▶ [What you should do]: Could you output each record below exactly as it stands and leave the pictures out?

···

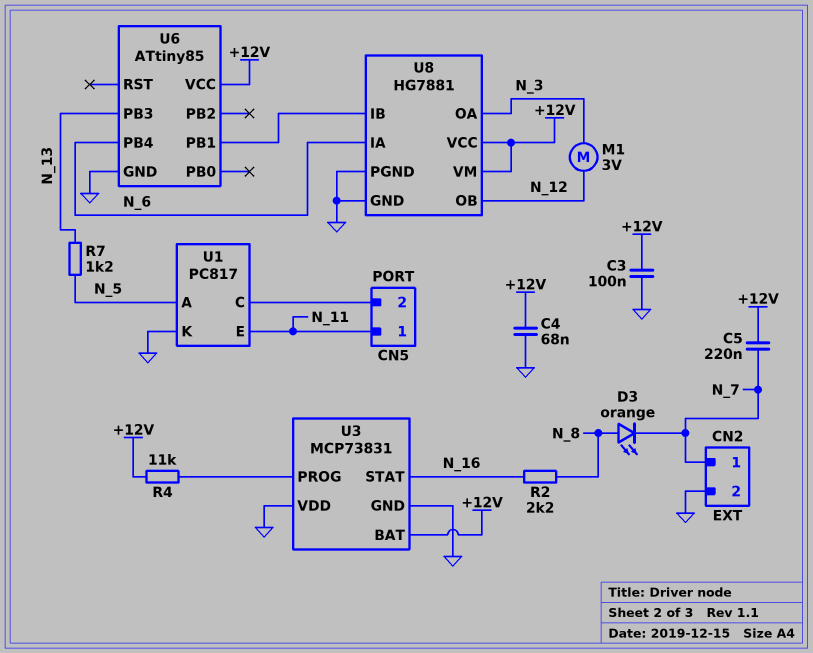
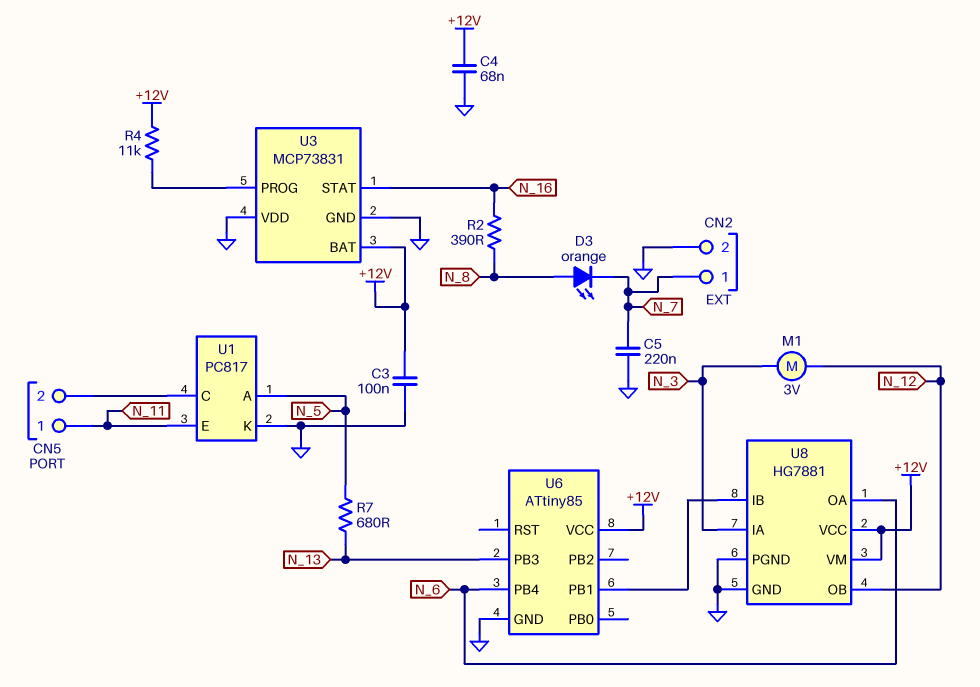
C5: 220nF (+12V, N_7) -> 220nF (GND, N_7)
R2: 2.2k (N_8, N_16) -> 390 (N_8, N_16)
R7: 1.2k (N_5, N_13) -> 680 (N_5, N_13)
U8 pin IA: N_6 -> N_3
U8 pin OA: N_3 -> N_6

···

▶ [Written response]:
C5: 220nF (+12V, N_7) -> 220nF (GND, N_7)
R2: 2.2k (N_8, N_16) -> 390 (N_8, N_16)
R7: 1.2k (N_5, N_13) -> 680 (N_5, N_13)
U8 pin IA: N_6 -> N_3
U8 pin OA: N_3 -> N_6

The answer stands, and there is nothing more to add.